● EXERCISE AIM: Transcribe the following records in full, exactly as shown.

● Scene change data:
Start of Block

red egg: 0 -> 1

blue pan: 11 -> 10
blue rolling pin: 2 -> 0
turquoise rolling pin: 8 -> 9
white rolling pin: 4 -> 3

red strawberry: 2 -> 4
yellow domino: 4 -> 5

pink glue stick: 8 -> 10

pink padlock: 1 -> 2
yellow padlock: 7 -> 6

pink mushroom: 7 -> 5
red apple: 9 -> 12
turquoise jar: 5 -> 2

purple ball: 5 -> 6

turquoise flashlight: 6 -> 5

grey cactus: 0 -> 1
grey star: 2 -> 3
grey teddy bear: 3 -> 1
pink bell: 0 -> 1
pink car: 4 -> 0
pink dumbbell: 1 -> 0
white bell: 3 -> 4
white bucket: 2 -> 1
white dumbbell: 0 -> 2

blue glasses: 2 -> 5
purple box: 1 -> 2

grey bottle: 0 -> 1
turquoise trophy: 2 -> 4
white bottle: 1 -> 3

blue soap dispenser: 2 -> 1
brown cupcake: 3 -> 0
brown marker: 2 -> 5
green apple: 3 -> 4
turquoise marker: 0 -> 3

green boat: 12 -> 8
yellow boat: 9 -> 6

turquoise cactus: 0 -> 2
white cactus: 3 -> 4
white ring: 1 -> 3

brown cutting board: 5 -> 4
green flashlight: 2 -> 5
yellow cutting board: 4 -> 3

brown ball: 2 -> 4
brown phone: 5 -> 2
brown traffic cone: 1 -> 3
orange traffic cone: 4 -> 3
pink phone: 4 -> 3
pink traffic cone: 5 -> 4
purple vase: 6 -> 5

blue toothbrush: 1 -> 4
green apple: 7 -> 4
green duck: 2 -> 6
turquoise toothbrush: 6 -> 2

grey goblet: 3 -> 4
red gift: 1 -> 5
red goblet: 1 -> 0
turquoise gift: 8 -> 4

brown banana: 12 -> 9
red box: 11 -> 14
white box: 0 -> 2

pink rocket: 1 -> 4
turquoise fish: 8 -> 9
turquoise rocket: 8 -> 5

End of Block

● EXERCISE RESULT:
red egg: 0 -> 1

blue pan: 11 -> 10
blue rolling pin: 2 -> 0
turquoise rolling pin: 8 -> 9
white rolling pin: 4 -> 3

red strawberry: 2 -> 4
yellow domino: 4 -> 5

pink glue stick: 8 -> 10

pink padlock: 1 -> 2
yellow padlock: 7 -> 6

pink mushroom: 7 -> 5
red apple: 9 -> 12
turquoise jar: 5 -> 2

purple ball: 5 -> 6

turquoise flashlight: 6 -> 5

grey cactus: 0 -> 1
grey star: 2 -> 3
grey teddy bear: 3 -> 1
pink bell: 0 -> 1
pink car: 4 -> 0
pink dumbbell: 1 -> 0
white bell: 3 -> 4
white bucket: 2 -> 1
white dumbbell: 0 -> 2

blue glasses: 2 -> 5
purple box: 1 -> 2

grey bottle: 0 -> 1
turquoise trophy: 2 -> 4
white bottle: 1 -> 3

blue soap dispenser: 2 -> 1
brown cupcake: 3 -> 0
brown marker: 2 -> 5
green apple: 3 -> 4
turquoise marker: 0 -> 3

green boat: 12 -> 8
yellow boat: 9 -> 6

turquoise cactus: 0 -> 2
white cactus: 3 -> 4
white ring: 1 -> 3

brown cutting board: 5 -> 4
green flashlight: 2 -> 5
yellow cutting board: 4 -> 3

brown ball: 2 -> 4
brown phone: 5 -> 2
brown traffic cone: 1 -> 3
orange traffic cone: 4 -> 3
pink phone: 4 -> 3
pink traffic cone: 5 -> 4
purple vase: 6 -> 5

blue toothbrush: 1 -> 4
green apple: 7 -> 4
green duck: 2 -> 6
turquoise toothbrush: 6 -> 2

grey goblet: 3 -> 4
red gift: 1 -> 5
red goblet: 1 -> 0
turquoise gift: 8 -> 4

brown banana: 12 -> 9
red box: 11 -> 14
white box: 0 -> 2

pink rocket: 1 -> 4
turquoise fish: 8 -> 9
turquoise rocket: 8 -> 5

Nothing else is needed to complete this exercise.